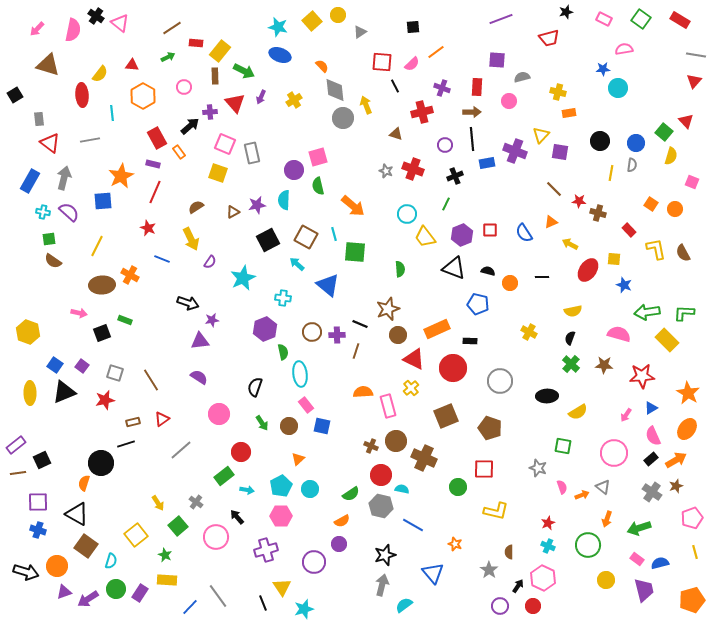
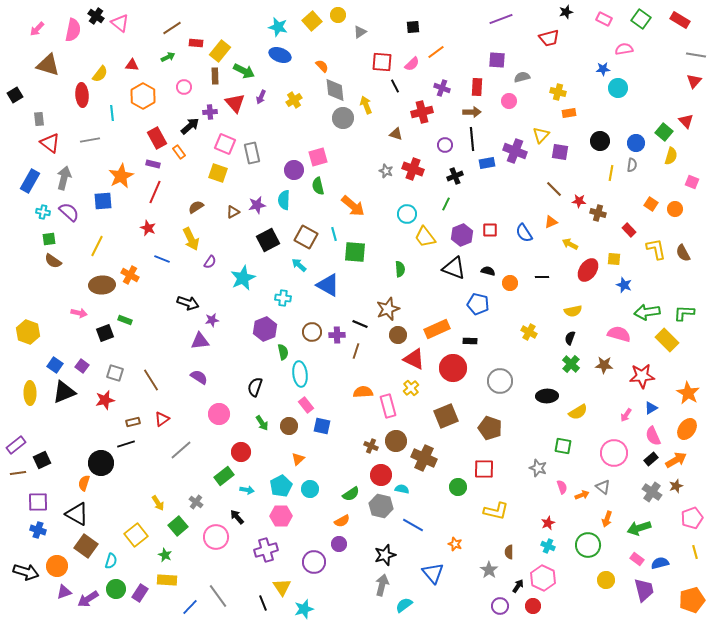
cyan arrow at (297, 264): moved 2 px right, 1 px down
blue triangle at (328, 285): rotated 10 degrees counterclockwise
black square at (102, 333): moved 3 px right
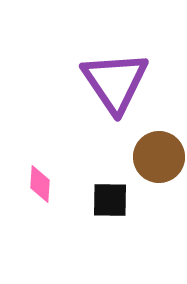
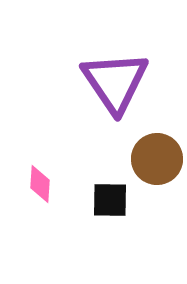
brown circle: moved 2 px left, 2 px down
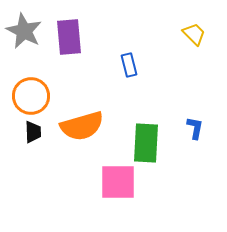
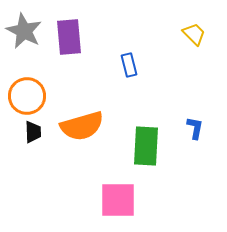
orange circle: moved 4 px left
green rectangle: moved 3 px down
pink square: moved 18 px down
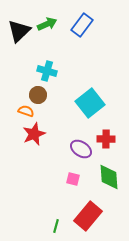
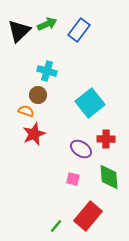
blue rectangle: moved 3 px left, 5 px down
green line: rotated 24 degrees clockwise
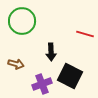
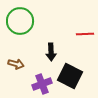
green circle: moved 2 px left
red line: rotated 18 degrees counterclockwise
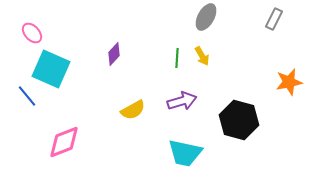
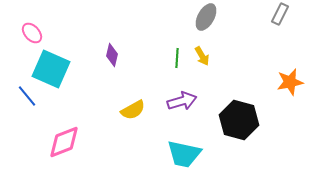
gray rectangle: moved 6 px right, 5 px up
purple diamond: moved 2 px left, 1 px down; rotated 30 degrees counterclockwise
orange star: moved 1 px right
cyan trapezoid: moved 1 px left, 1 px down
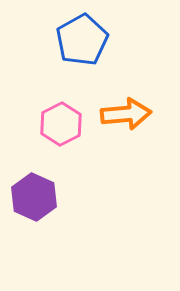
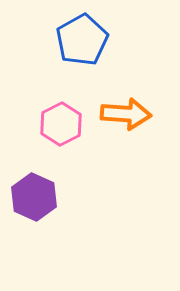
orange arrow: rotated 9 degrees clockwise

......

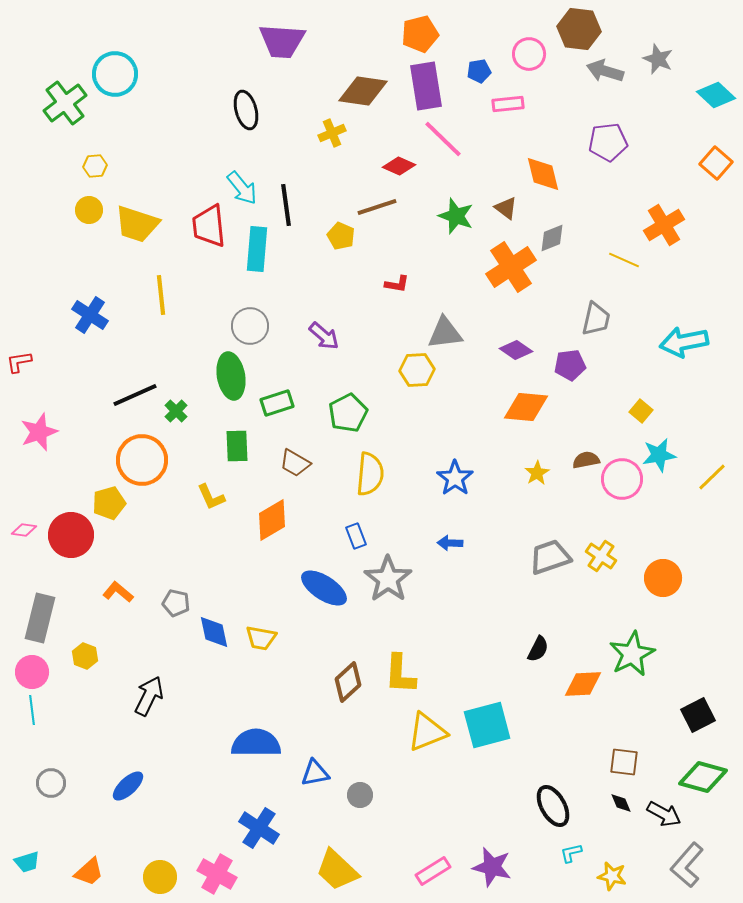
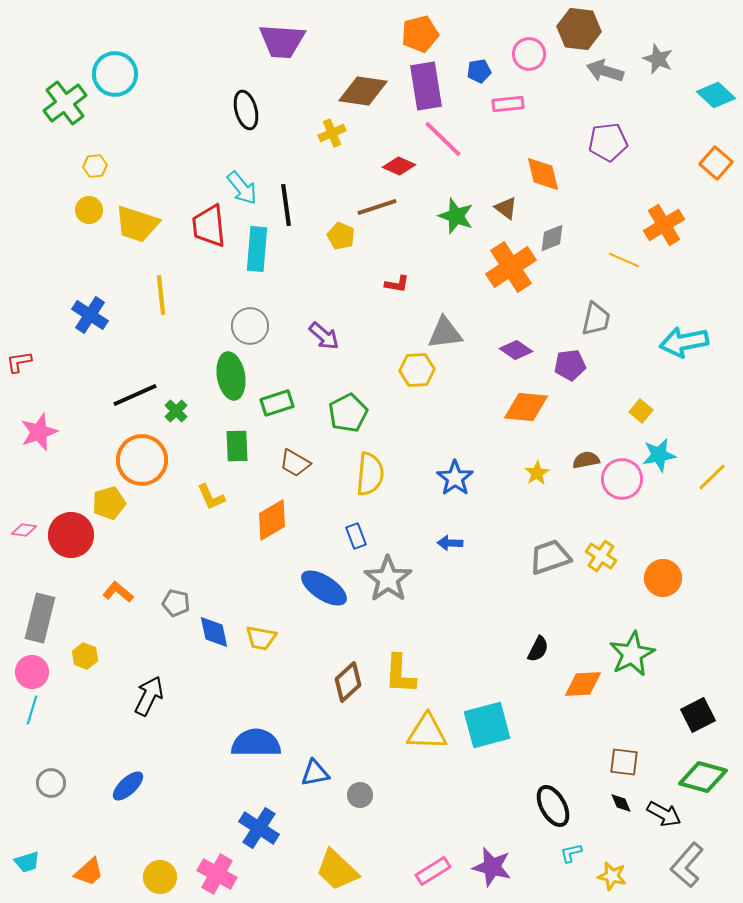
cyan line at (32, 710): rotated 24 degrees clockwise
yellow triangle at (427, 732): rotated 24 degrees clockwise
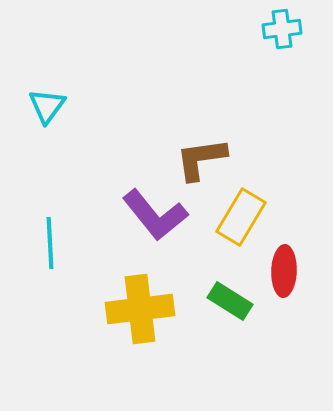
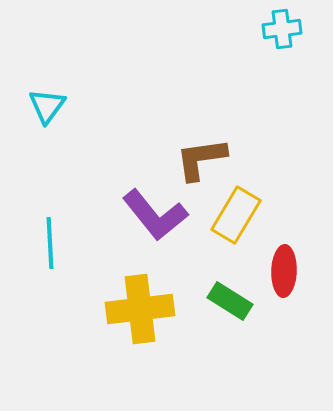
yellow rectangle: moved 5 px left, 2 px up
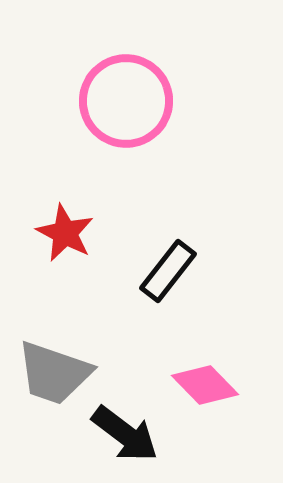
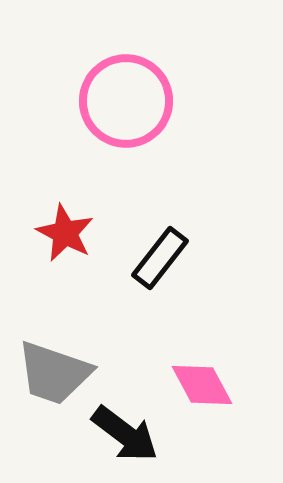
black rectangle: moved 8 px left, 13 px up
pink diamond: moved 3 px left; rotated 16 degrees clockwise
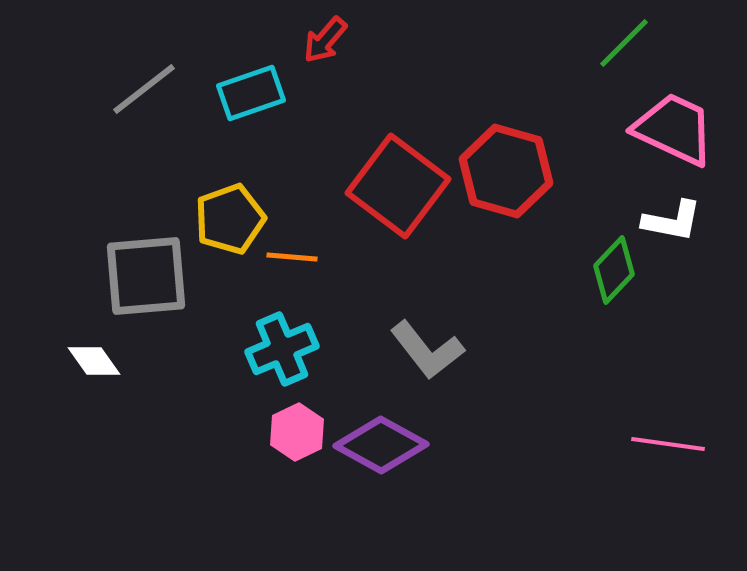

......

■ WHAT THIS TASK INVOLVES
The answer must be the part of the records that opens with the line containing "cyan arrow at" and closes with the line containing "blue rectangle: moved 3 px left, 5 px down", reproduced exactly, with no pictures.

■ TASK ANSWER
cyan arrow at (297, 264): moved 2 px right, 1 px down
blue triangle at (328, 285): rotated 10 degrees counterclockwise
black square at (102, 333): moved 3 px right
brown circle: moved 2 px left, 2 px down
orange circle: moved 4 px left
green rectangle: moved 3 px down
pink square: moved 18 px down
blue rectangle: moved 3 px left, 5 px down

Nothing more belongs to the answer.